The data Start Marker
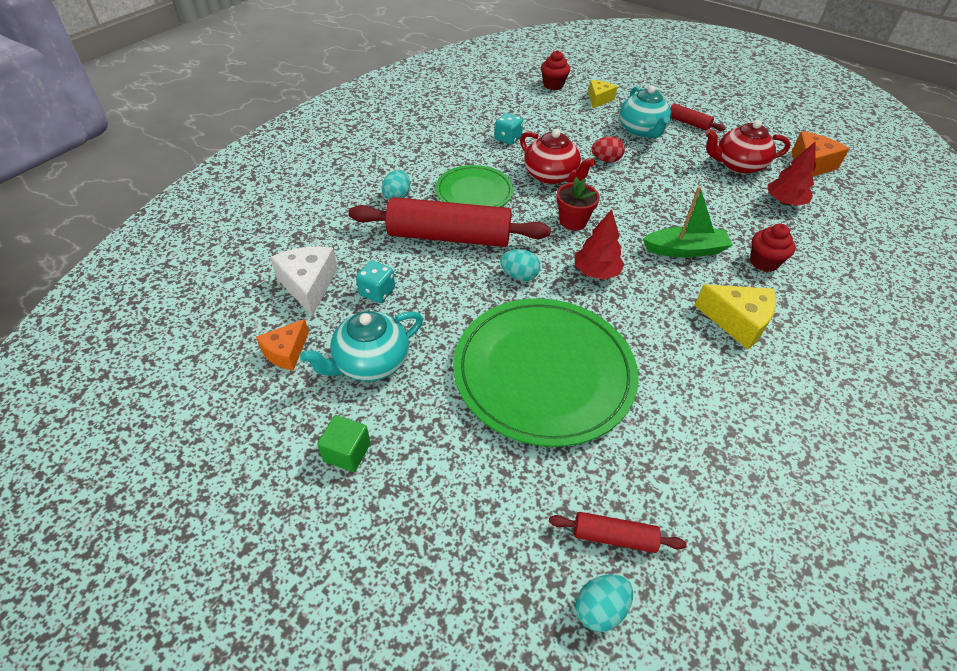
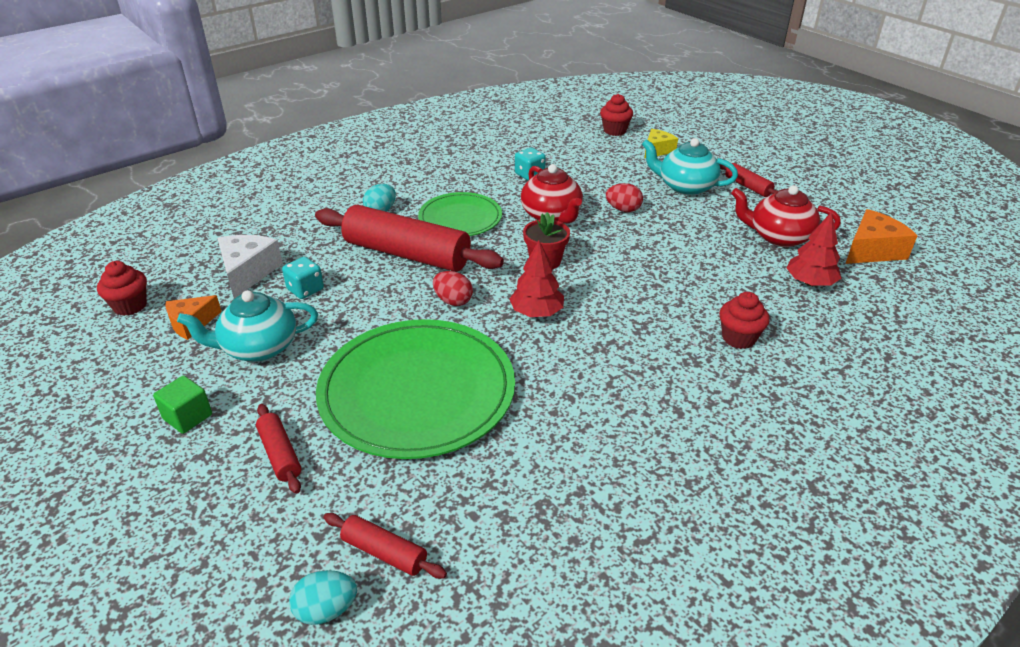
camera: 20 degrees right, 10 degrees down
turquoise egg [500,249,541,281] -> red egg [433,271,473,306]
turquoise teapot [619,86,672,138] -> turquoise teapot turned 105 degrees clockwise [642,138,738,196]
green boat [643,186,733,257] -> none
yellow cheese [694,284,776,349] -> none
none -> red cupcake [97,261,147,316]
none -> red rolling pin [256,404,301,494]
The data End Marker
Task directions
If pictures appear in the data, do not print them; repeat the rest exactly.

Task response
camera: 20 degrees right, 10 degrees down
turquoise egg [500,249,541,281] -> red egg [433,271,473,306]
turquoise teapot [619,86,672,138] -> turquoise teapot turned 105 degrees clockwise [642,138,738,196]
green boat [643,186,733,257] -> none
yellow cheese [694,284,776,349] -> none
none -> red cupcake [97,261,147,316]
none -> red rolling pin [256,404,301,494]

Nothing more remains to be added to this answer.